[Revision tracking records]
# # # # #
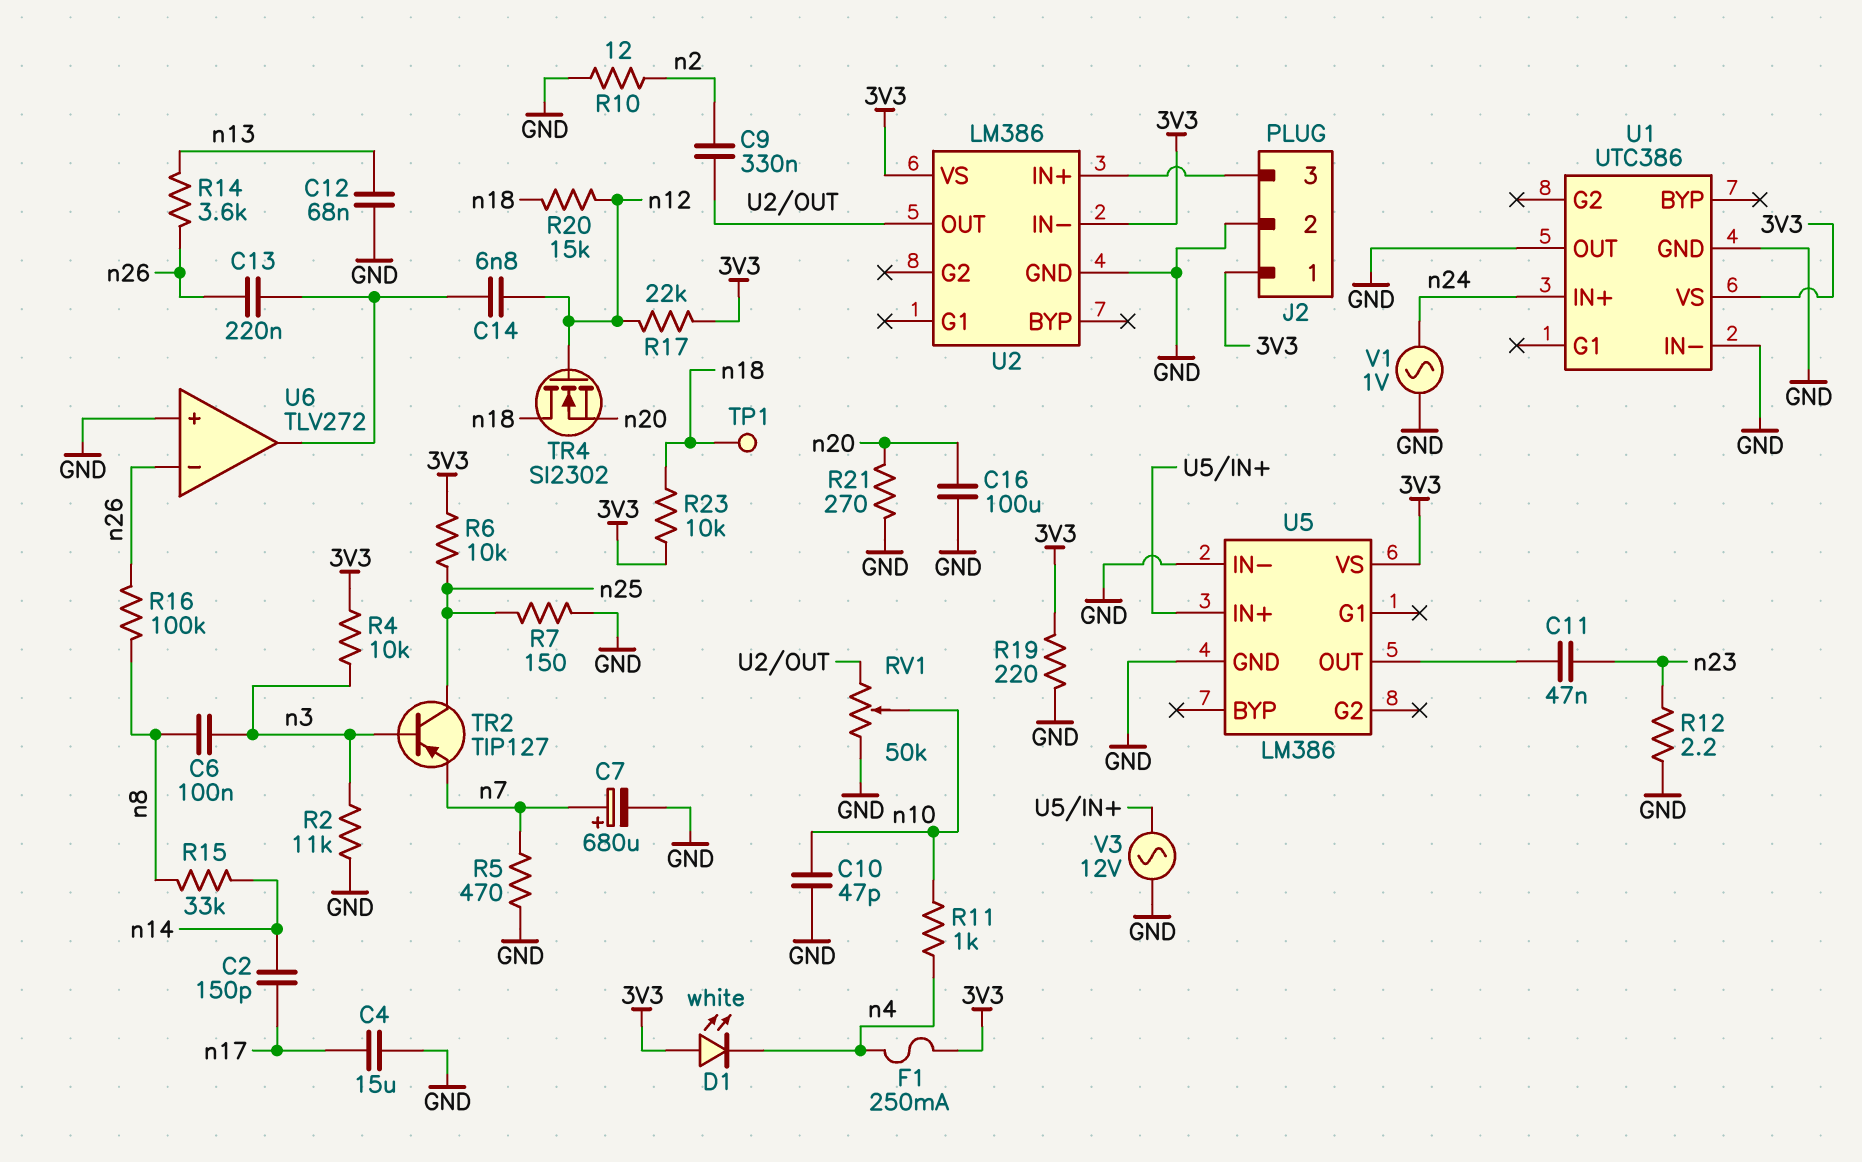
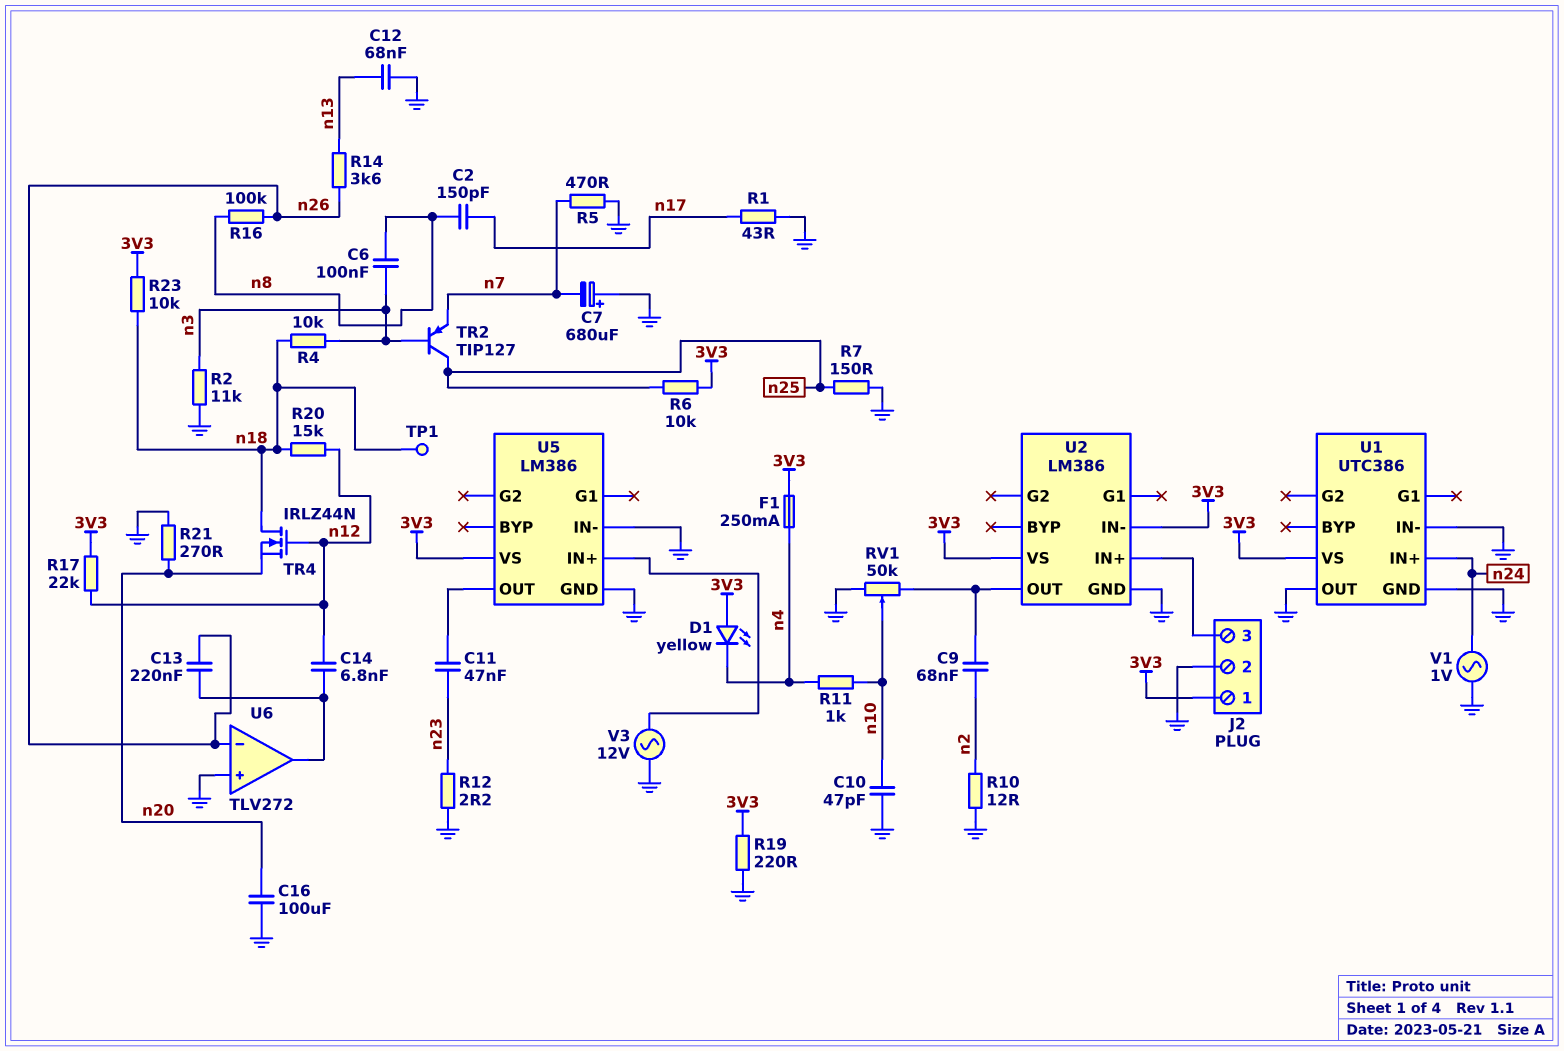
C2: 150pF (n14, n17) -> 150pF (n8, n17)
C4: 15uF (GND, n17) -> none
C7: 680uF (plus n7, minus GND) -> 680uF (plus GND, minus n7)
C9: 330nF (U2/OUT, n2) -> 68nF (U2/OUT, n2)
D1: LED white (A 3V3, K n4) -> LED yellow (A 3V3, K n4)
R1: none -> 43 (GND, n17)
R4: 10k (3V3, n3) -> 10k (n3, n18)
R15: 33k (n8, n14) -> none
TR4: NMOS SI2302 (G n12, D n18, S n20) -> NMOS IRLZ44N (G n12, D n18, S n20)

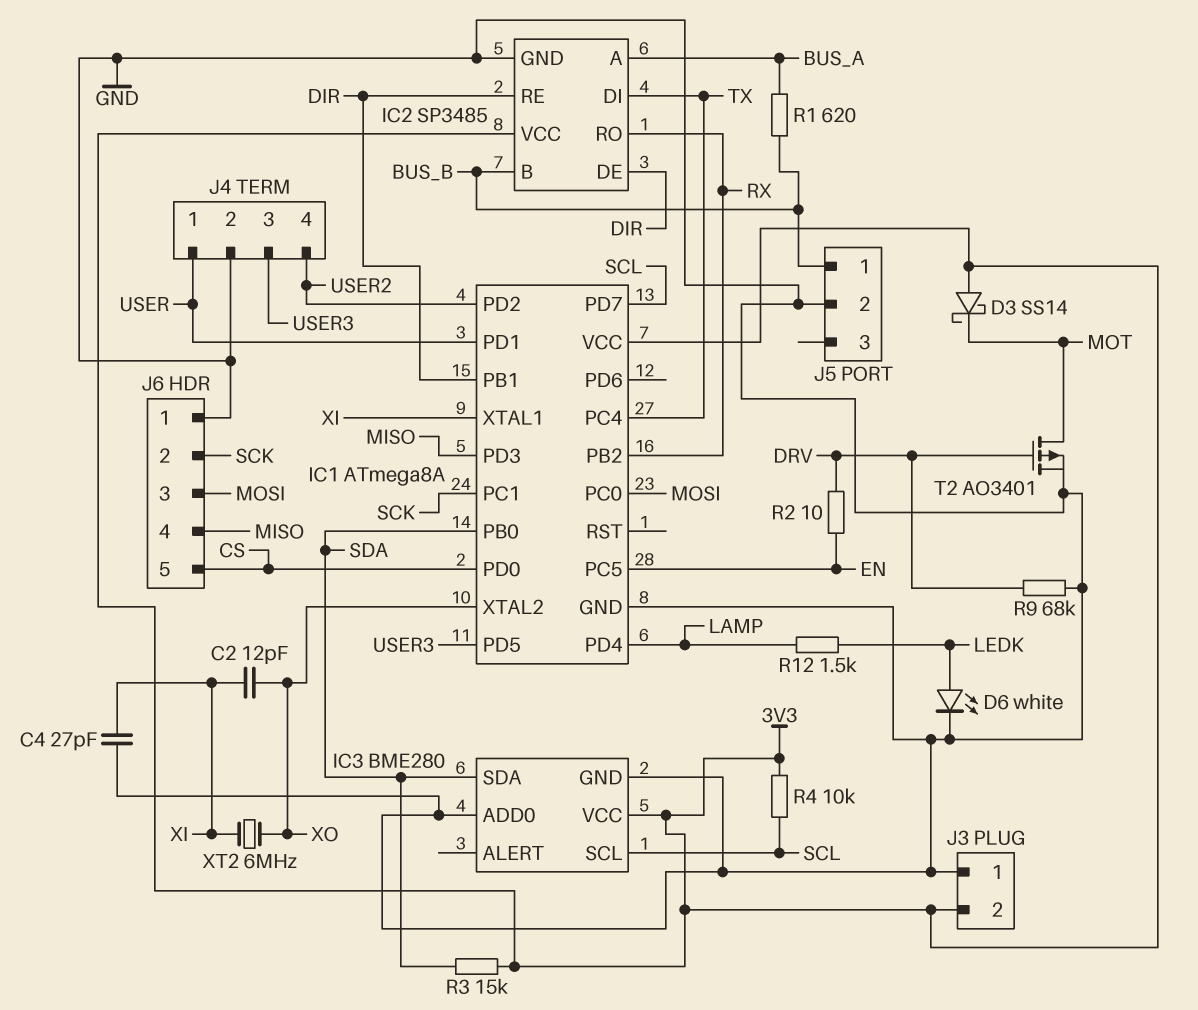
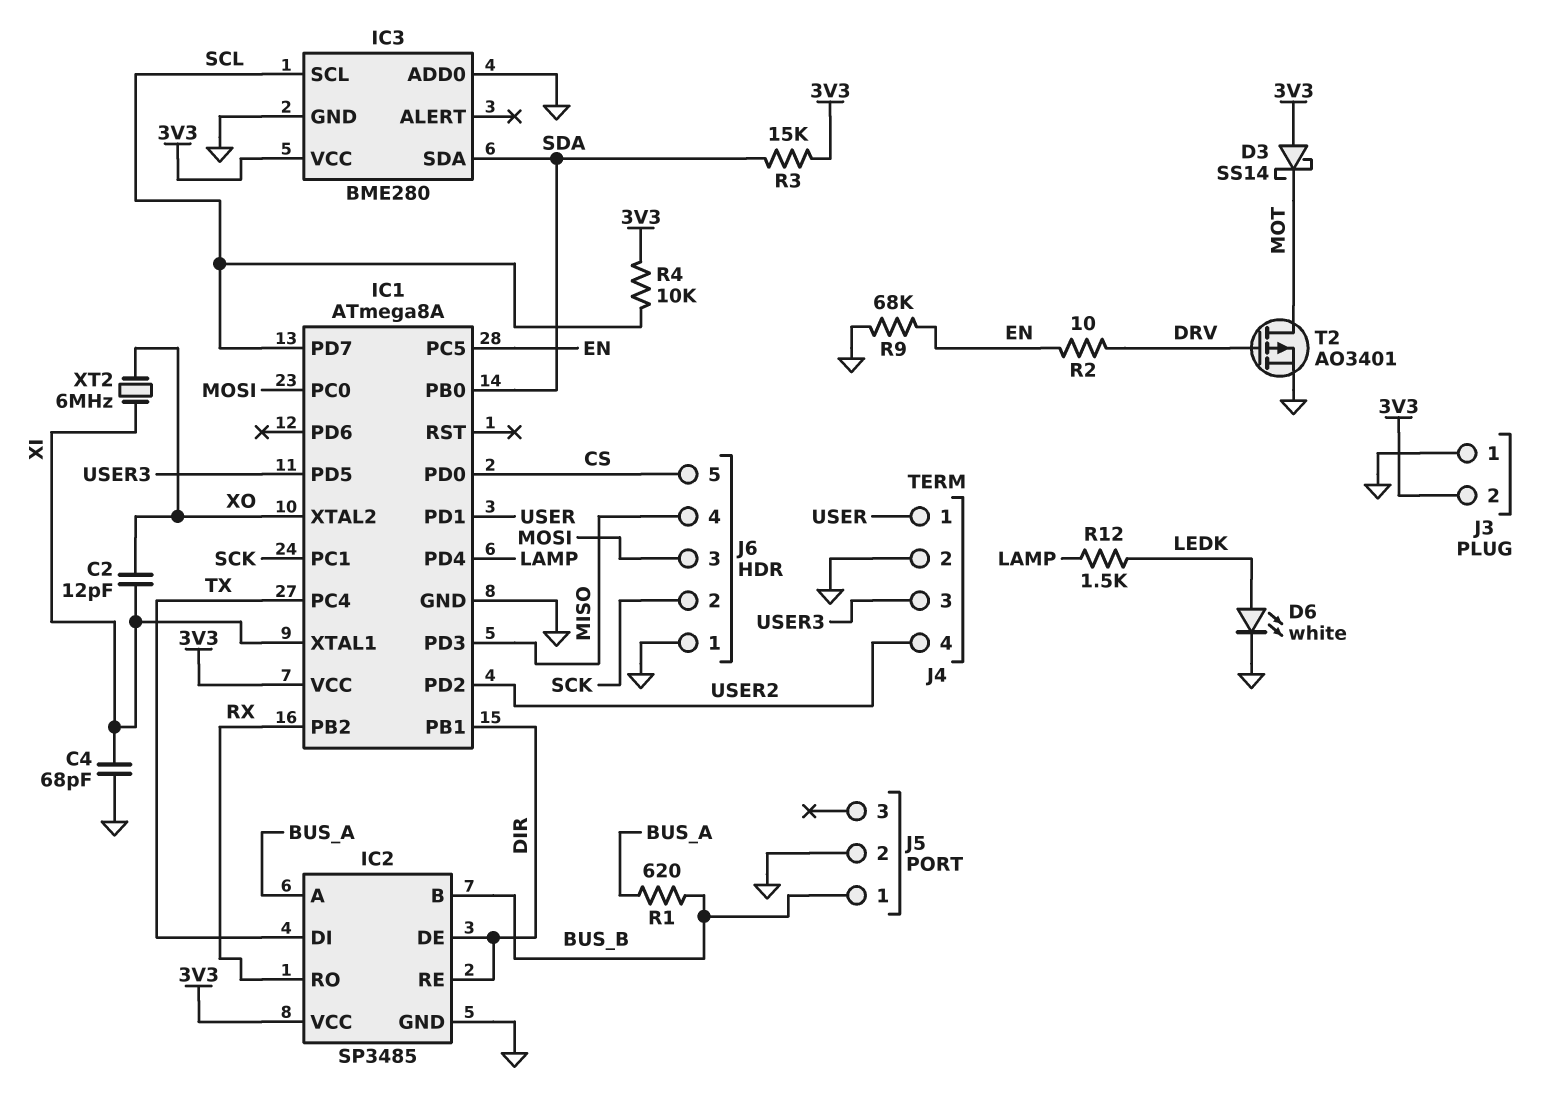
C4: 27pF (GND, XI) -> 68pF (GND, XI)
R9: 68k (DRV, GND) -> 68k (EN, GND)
# # # # #
=== Task ===
Each line from the one containing "C7: 680uF (plus" down to the final line of the records above must be reproduced exactly; no pictures go into the copy.

=== Response ===
C7: 680uF (plus n7, minus GND) -> 680uF (plus GND, minus n7)
C9: 330nF (U2/OUT, n2) -> 68nF (U2/OUT, n2)
D1: LED white (A 3V3, K n4) -> LED yellow (A 3V3, K n4)
R1: none -> 43 (GND, n17)
R4: 10k (3V3, n3) -> 10k (n3, n18)
R15: 33k (n8, n14) -> none
TR4: NMOS SI2302 (G n12, D n18, S n20) -> NMOS IRLZ44N (G n12, D n18, S n20)

C4: 27pF (GND, XI) -> 68pF (GND, XI)
R9: 68k (DRV, GND) -> 68k (EN, GND)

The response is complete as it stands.